RECORD SET:
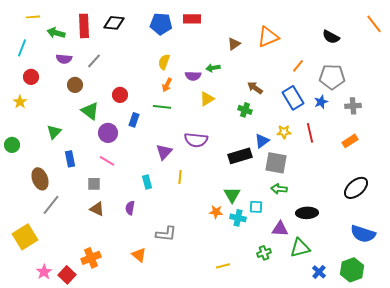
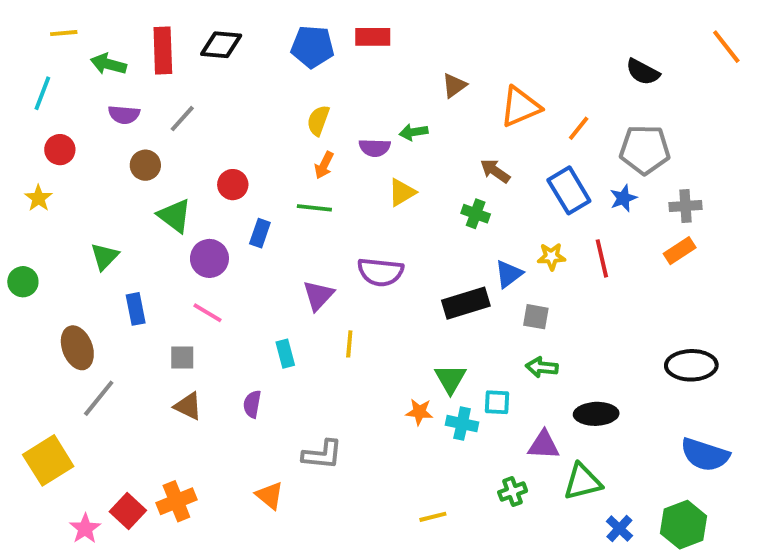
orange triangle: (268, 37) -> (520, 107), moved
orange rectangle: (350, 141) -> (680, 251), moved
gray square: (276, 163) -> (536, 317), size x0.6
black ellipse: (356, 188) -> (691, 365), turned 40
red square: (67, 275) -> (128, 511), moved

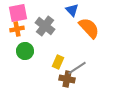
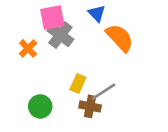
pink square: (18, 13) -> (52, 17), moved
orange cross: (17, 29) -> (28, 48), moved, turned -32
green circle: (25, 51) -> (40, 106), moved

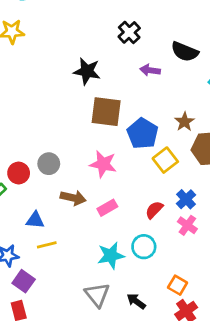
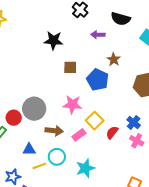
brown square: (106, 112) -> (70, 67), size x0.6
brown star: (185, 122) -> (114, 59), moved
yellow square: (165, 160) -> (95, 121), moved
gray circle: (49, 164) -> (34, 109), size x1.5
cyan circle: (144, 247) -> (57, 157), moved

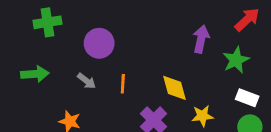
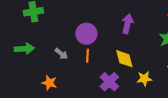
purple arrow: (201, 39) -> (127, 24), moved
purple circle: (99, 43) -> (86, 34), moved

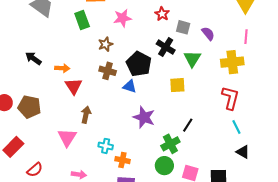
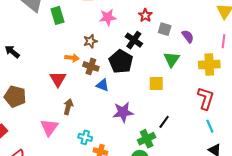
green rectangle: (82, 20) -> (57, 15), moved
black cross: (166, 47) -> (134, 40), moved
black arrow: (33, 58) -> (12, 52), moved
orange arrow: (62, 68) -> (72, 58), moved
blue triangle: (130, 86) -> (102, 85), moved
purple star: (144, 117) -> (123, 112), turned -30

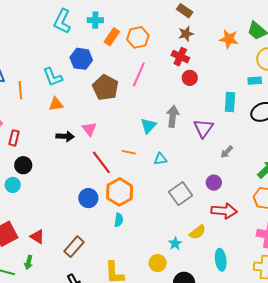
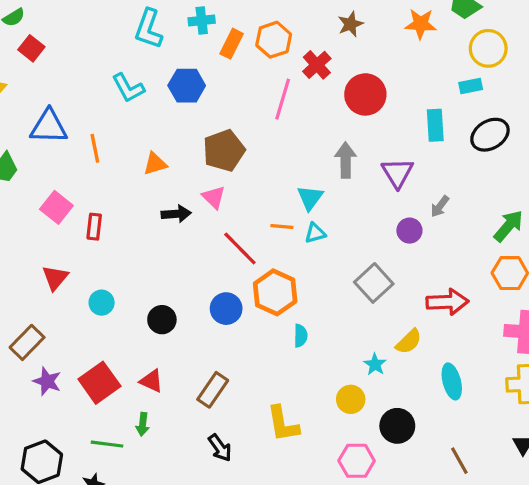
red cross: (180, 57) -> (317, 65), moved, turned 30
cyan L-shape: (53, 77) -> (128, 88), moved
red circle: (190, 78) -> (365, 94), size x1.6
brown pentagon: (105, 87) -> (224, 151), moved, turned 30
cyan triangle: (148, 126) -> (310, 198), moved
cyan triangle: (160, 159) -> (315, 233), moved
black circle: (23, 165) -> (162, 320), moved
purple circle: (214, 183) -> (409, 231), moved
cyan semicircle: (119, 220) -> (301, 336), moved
==
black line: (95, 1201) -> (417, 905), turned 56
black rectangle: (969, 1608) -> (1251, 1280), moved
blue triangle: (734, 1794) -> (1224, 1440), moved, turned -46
---
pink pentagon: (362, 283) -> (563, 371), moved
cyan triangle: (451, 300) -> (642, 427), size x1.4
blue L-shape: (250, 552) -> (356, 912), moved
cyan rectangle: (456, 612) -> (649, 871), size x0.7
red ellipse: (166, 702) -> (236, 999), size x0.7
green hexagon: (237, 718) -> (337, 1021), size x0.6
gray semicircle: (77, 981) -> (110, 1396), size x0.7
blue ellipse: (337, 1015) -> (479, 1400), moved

EXERCISE REQUIREMENTS: Search the entries for the string "gray" and copy each line where it occurs.

REPLY TO THE EXERCISE:
gray square: (276, 163) -> (536, 317), size x0.6
gray circle: (49, 164) -> (34, 109), size x1.5
gray semicircle: (77, 981) -> (110, 1396), size x0.7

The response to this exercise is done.